Output all the data exactly. Pictures do not belong in the copy.

### Data section

☆ ☆ ☆ ☆ ☆

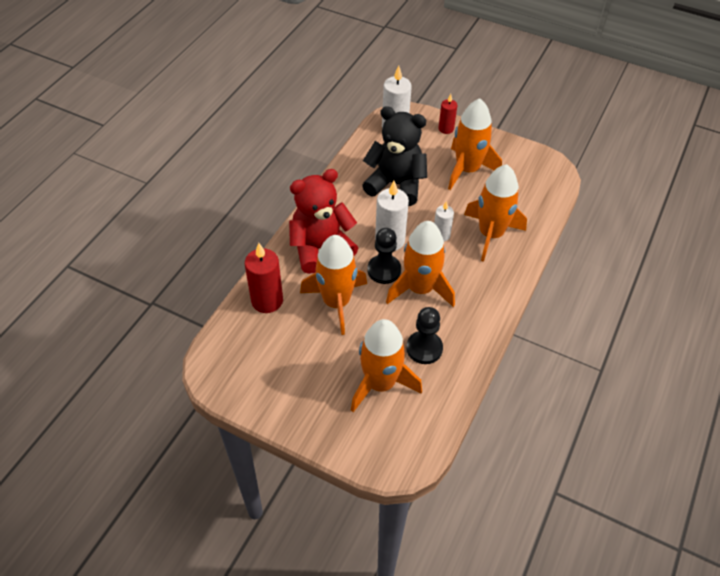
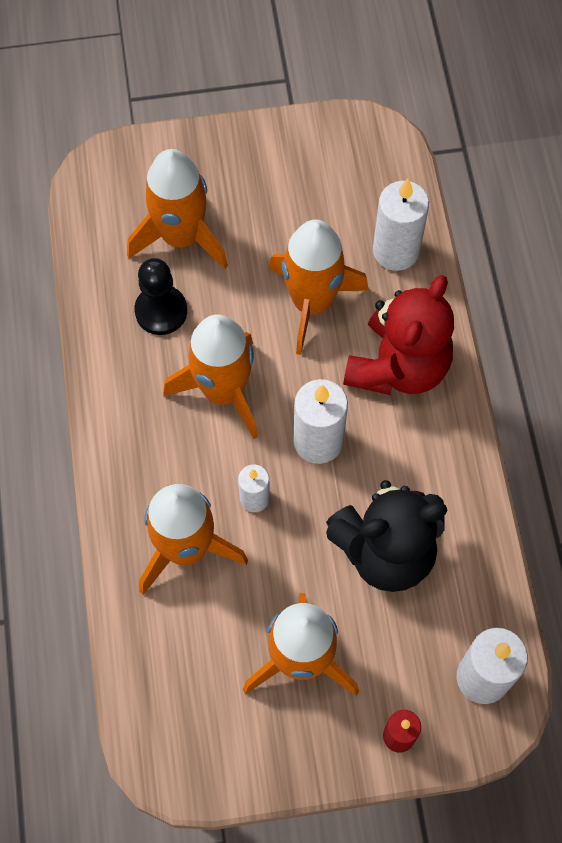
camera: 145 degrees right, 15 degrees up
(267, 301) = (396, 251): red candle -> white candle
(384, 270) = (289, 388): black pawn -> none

☆ ☆ ☆ ☆ ☆

### Task result
camera: 145 degrees right, 15 degrees up
(267, 301) = (396, 251): red candle -> white candle
(384, 270) = (289, 388): black pawn -> none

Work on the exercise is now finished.